_Task_. Beginning with the line containing "DHT pin DATA: D5 -> D2" and ending with the line containing "LUX1 pin GND: 3V3 -> GND", write out each line of the records below exactly; pictures and lines outside that range are left out.
########
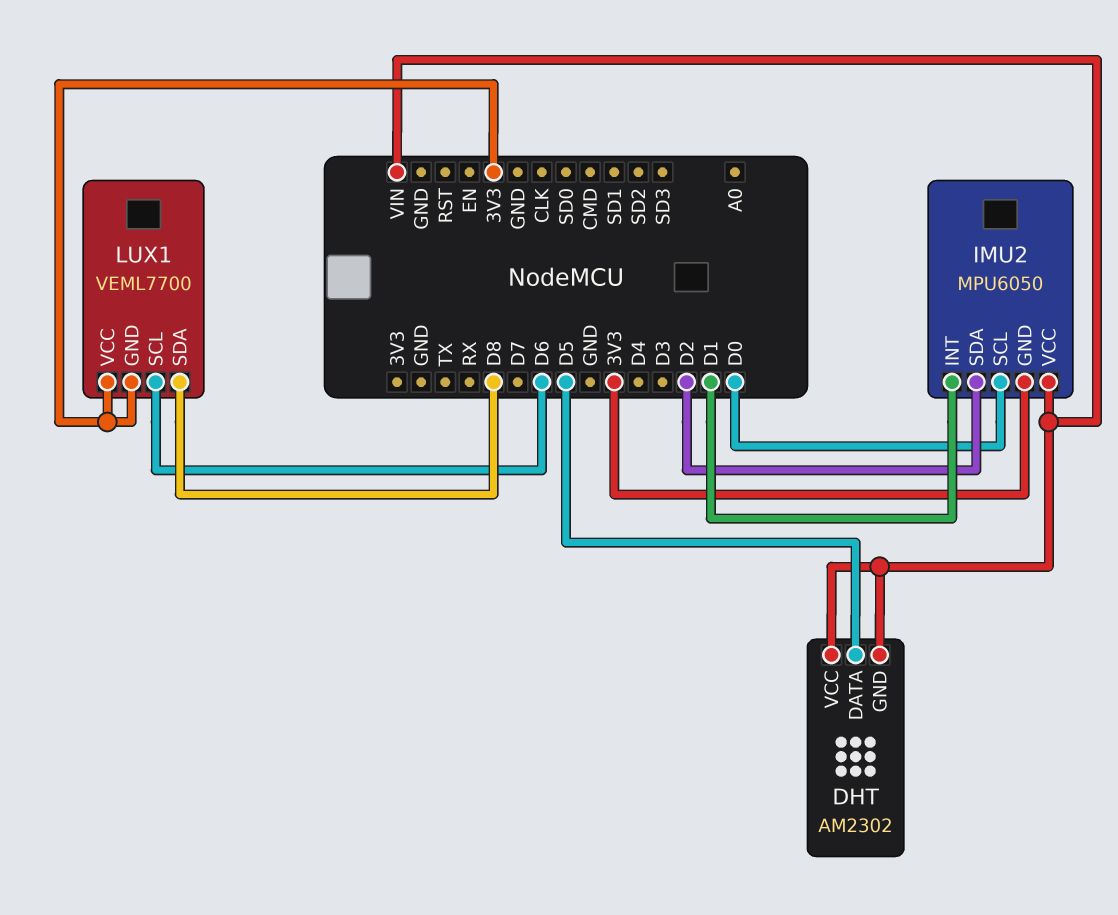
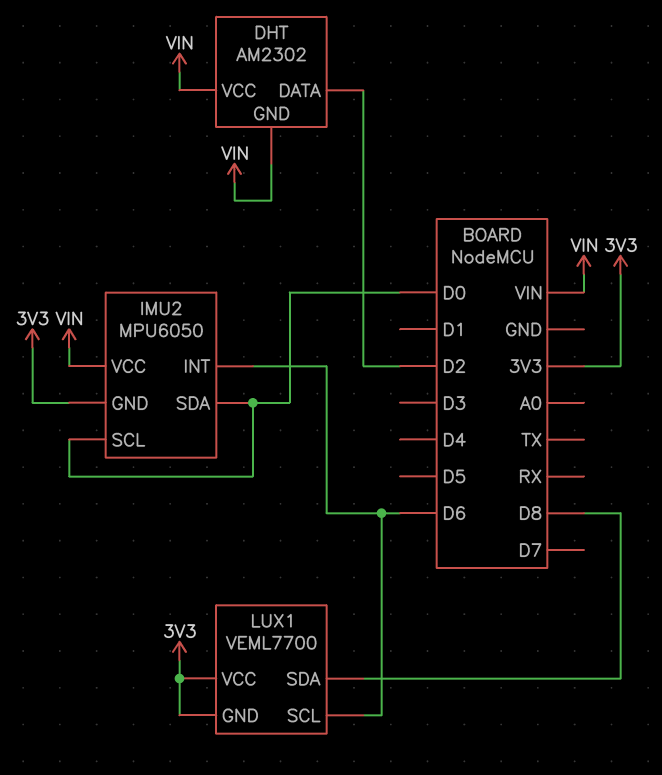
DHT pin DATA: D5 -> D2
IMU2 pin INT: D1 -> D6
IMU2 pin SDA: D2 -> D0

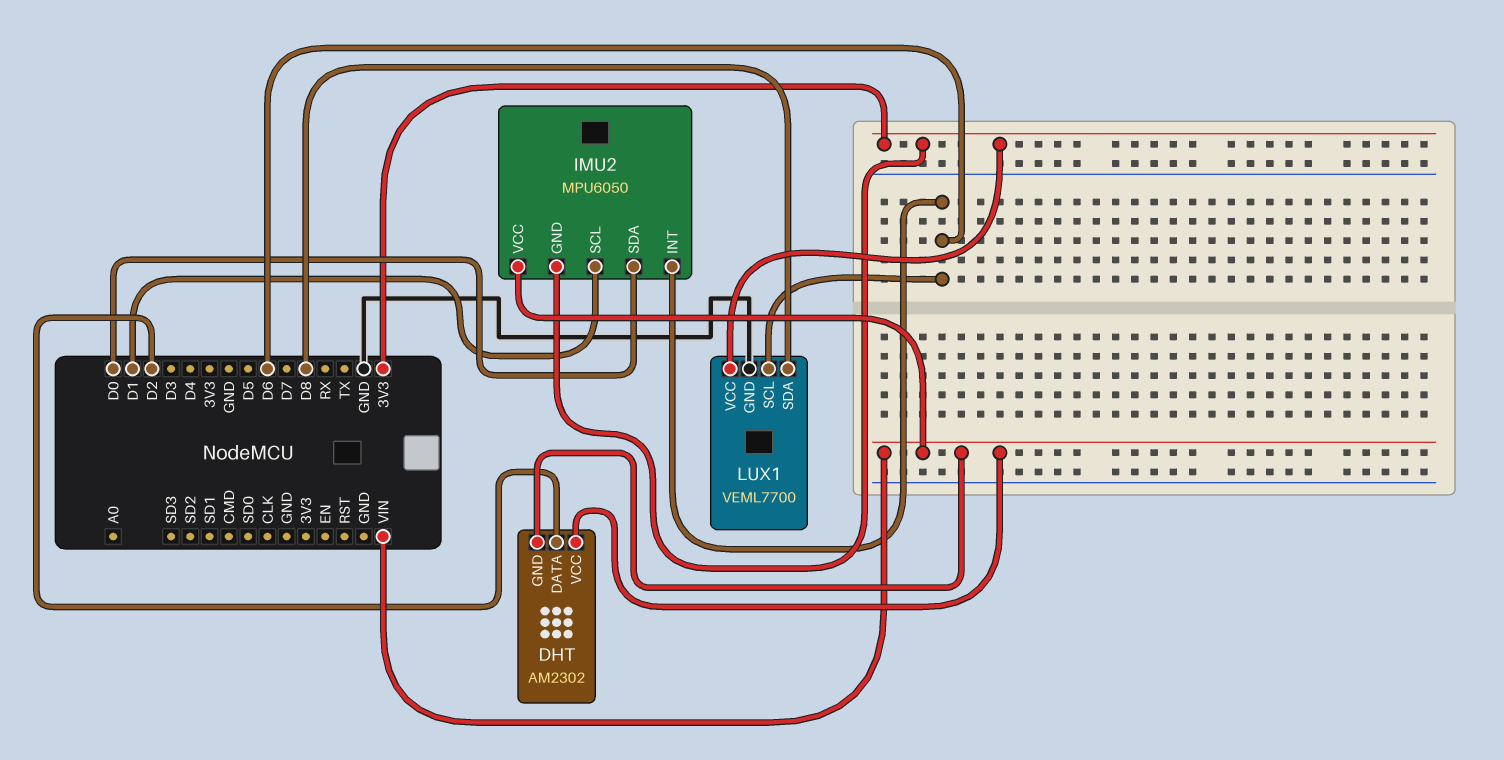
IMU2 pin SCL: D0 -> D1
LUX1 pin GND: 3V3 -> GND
########
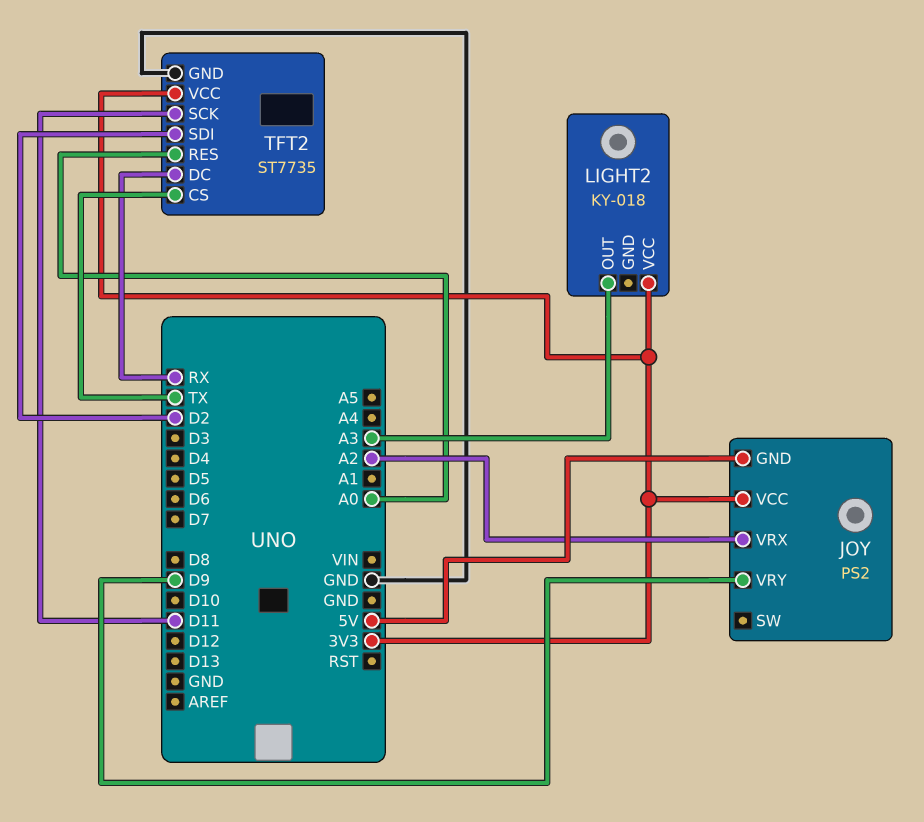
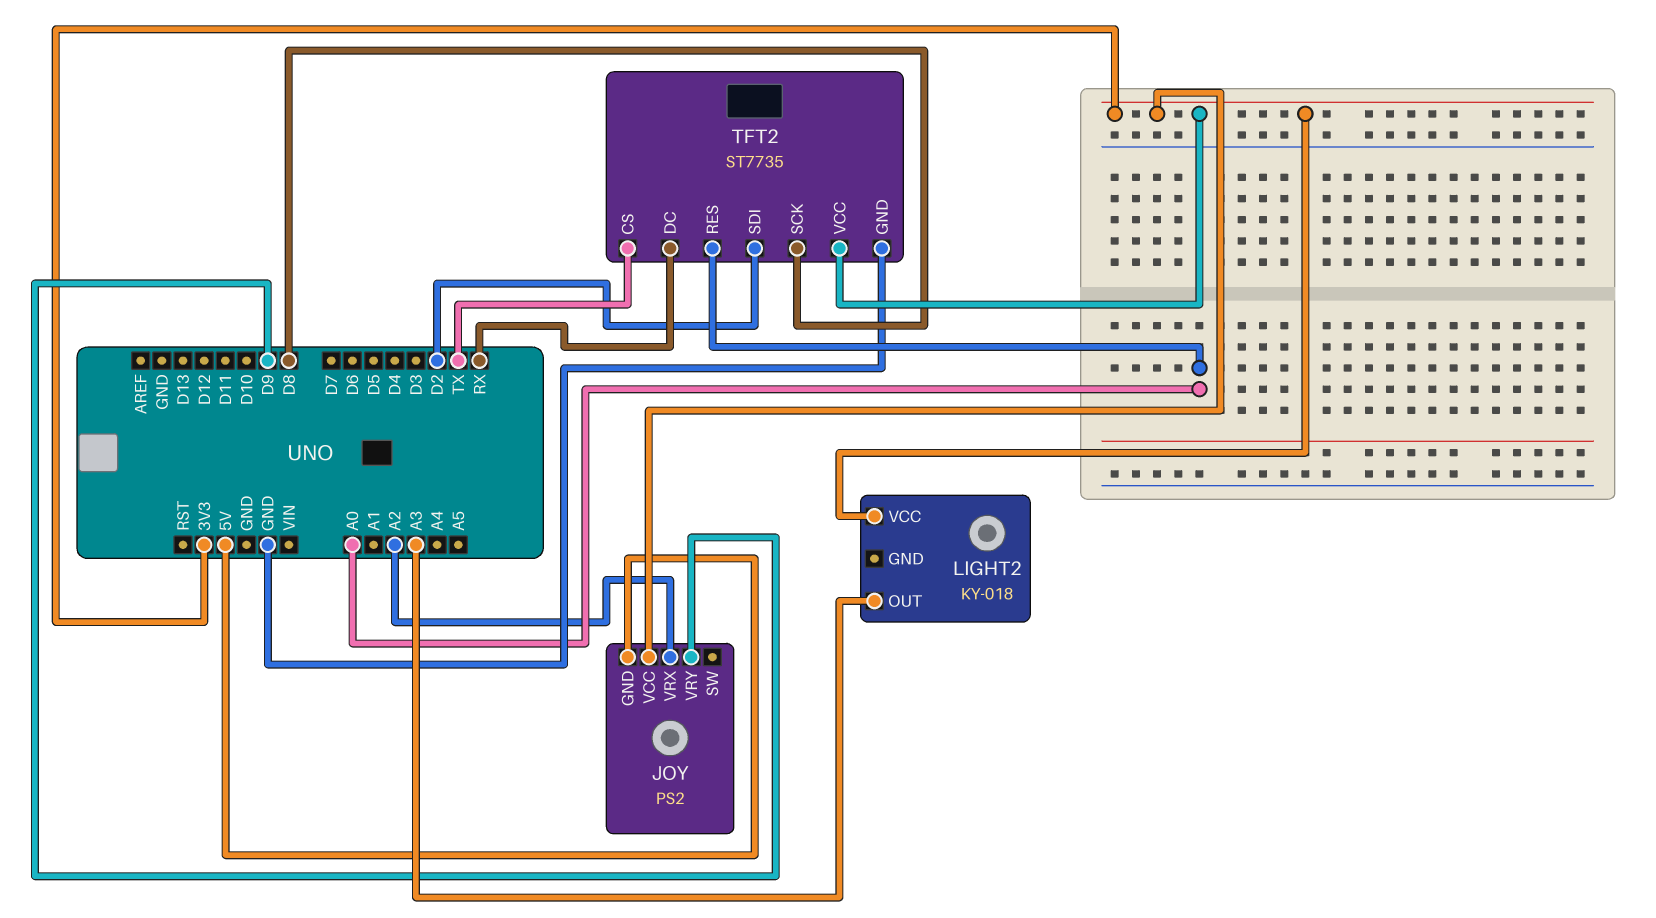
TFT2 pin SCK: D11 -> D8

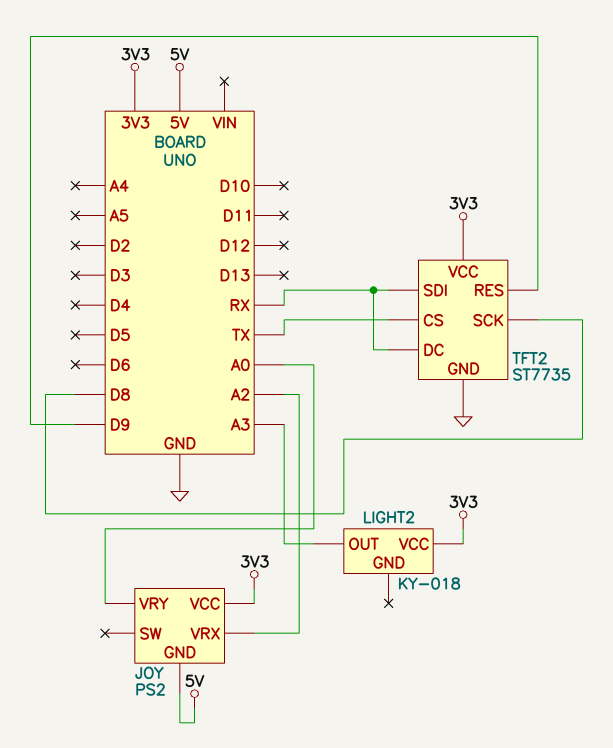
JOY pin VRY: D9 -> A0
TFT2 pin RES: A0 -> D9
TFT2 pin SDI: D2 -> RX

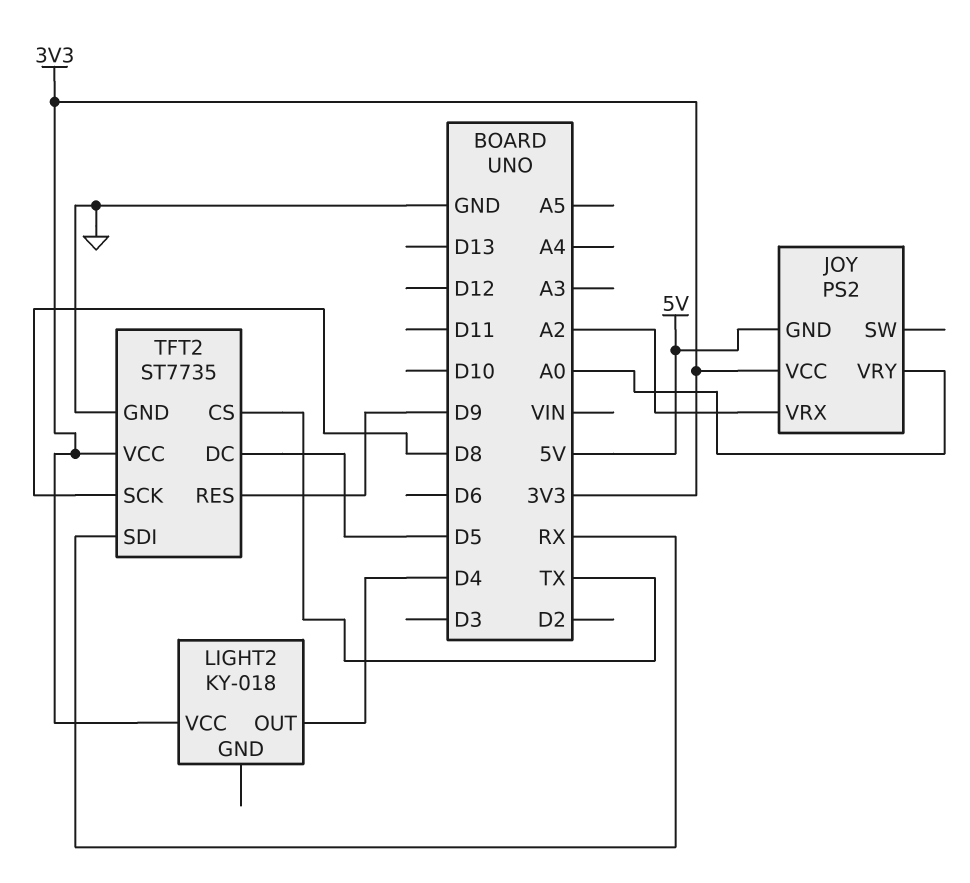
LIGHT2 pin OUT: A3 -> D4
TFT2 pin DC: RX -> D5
########
_Solution to this problem_.
DHT pin DATA: D5 -> D2
IMU2 pin INT: D1 -> D6
IMU2 pin SDA: D2 -> D0

IMU2 pin SCL: D0 -> D1
LUX1 pin GND: 3V3 -> GND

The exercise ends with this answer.